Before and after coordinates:
= = =
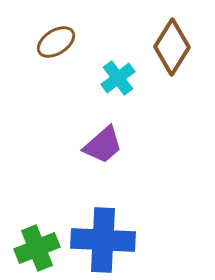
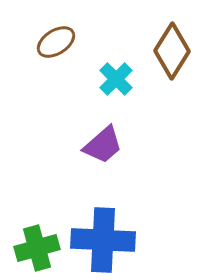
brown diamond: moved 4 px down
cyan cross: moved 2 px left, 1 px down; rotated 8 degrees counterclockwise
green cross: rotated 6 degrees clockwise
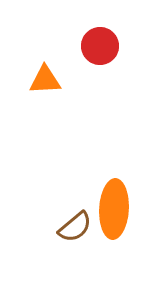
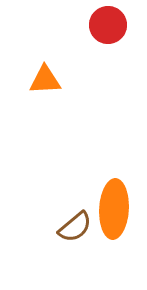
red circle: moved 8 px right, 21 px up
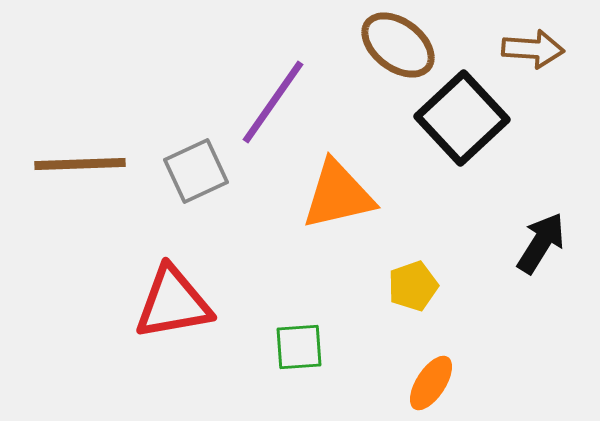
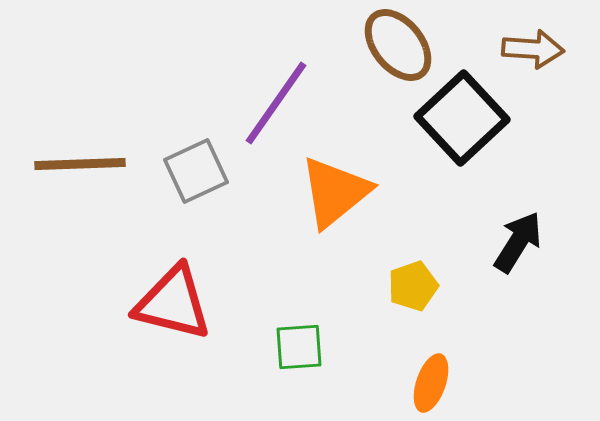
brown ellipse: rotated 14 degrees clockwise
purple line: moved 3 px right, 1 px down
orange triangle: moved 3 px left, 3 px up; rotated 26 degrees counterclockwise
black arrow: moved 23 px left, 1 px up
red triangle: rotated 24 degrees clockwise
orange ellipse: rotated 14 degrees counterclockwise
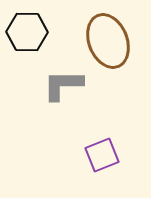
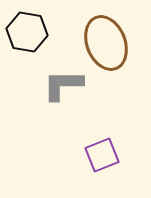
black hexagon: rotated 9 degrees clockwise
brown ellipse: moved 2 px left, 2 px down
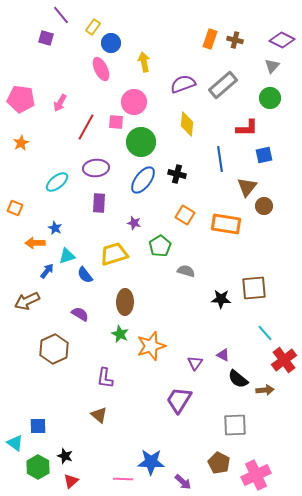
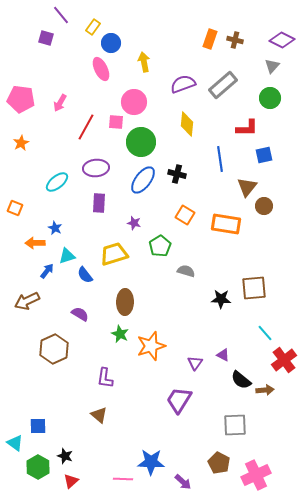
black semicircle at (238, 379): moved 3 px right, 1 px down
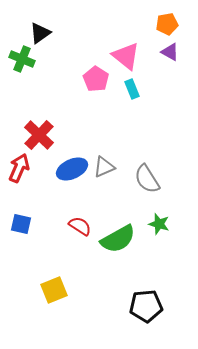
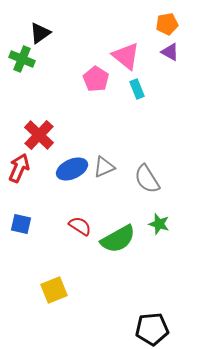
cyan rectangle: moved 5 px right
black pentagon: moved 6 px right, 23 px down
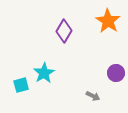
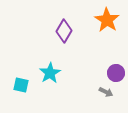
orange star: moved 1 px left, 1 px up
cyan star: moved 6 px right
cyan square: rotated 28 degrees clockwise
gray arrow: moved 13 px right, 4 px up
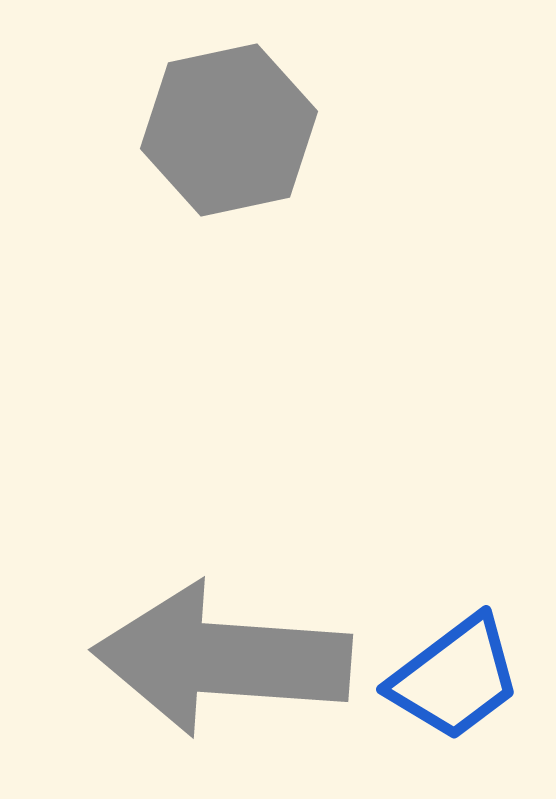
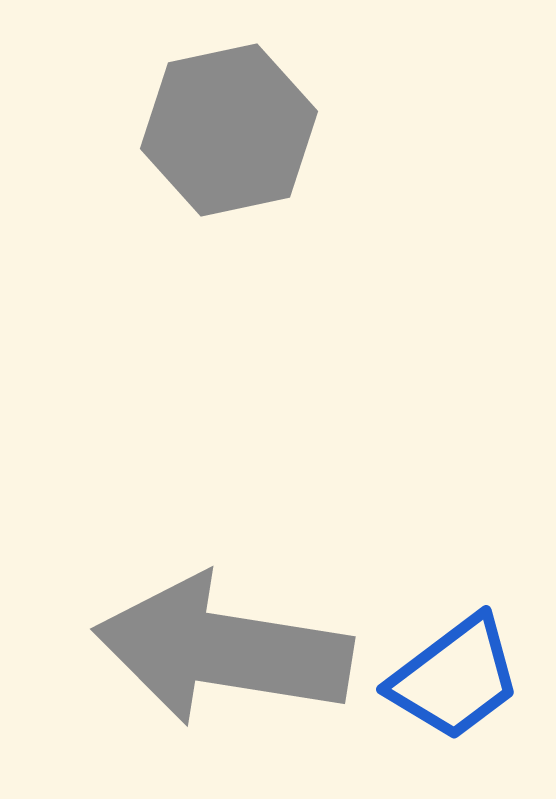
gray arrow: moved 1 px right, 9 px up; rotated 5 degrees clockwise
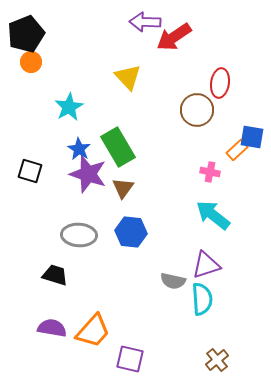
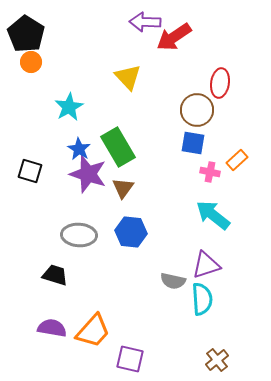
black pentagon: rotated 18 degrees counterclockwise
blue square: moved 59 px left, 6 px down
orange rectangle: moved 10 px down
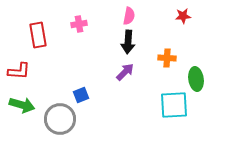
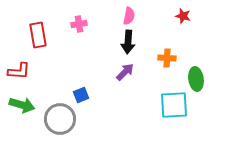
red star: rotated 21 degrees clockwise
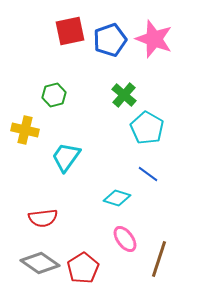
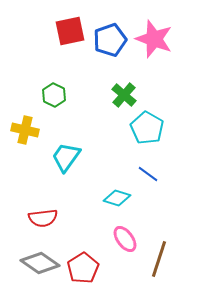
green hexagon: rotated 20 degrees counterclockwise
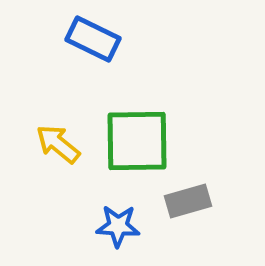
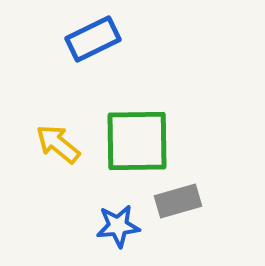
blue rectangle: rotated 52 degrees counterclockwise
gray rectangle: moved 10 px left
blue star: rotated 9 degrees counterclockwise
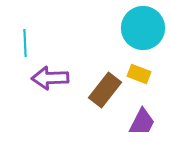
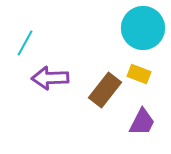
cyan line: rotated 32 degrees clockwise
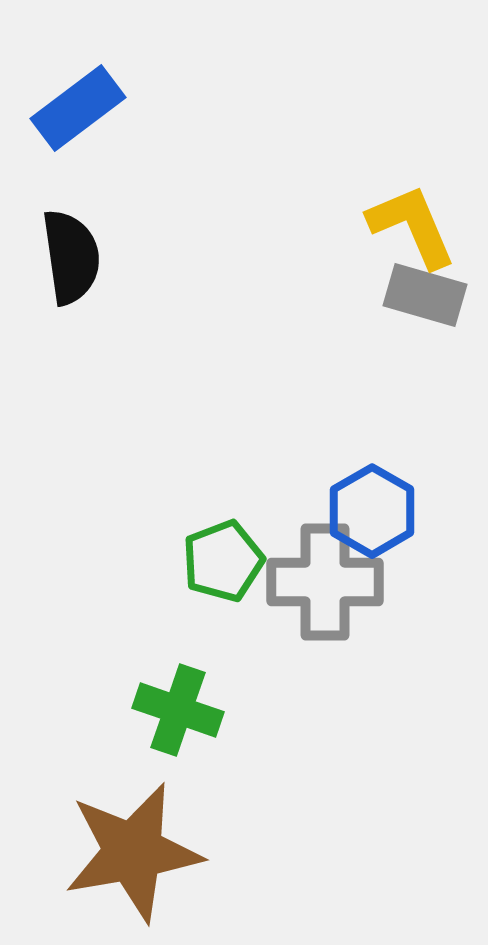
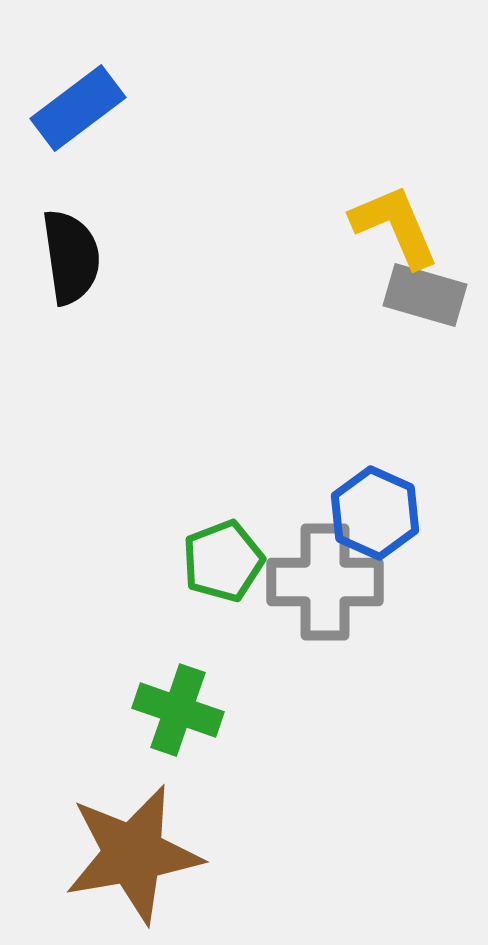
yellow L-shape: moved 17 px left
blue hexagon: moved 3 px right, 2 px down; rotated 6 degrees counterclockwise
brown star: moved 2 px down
= = =
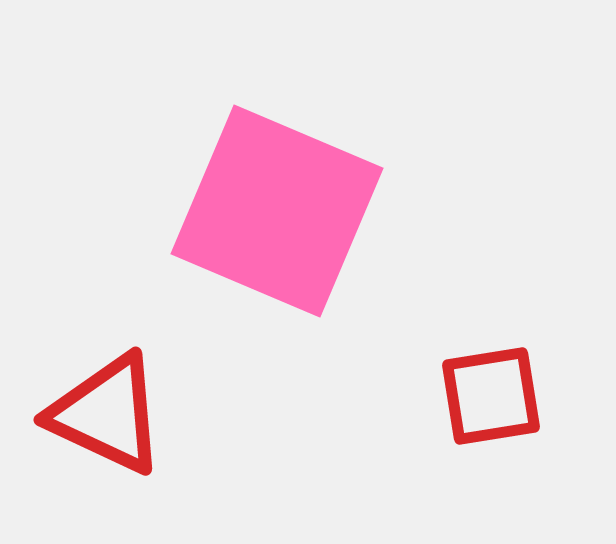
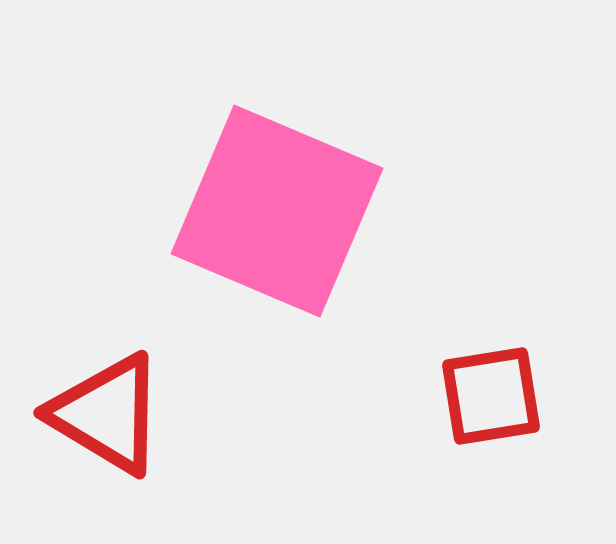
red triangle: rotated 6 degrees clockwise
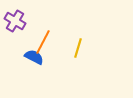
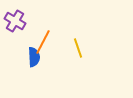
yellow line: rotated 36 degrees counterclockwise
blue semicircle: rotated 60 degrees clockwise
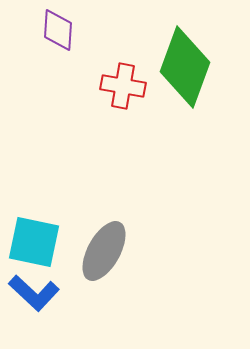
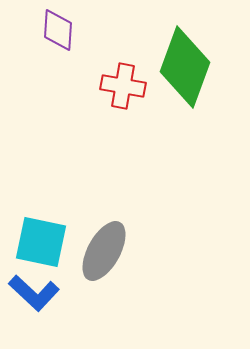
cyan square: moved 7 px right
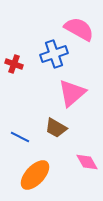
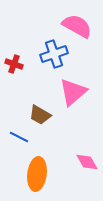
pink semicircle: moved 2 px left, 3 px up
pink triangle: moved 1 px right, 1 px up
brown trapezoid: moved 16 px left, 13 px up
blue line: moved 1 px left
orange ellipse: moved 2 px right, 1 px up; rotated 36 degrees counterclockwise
= = =
WHAT YOU SHOULD DO
Among the entries above, take the line with "blue star: rotated 9 degrees counterclockwise", the line with "brown star: moved 2 px down", and all the lines between them, and restate them word for word without pictures.

ANSWER BOX
blue star: rotated 9 degrees counterclockwise
cyan line: rotated 32 degrees clockwise
yellow L-shape: moved 17 px left
blue hexagon: moved 3 px right, 2 px down; rotated 6 degrees counterclockwise
brown star: moved 2 px down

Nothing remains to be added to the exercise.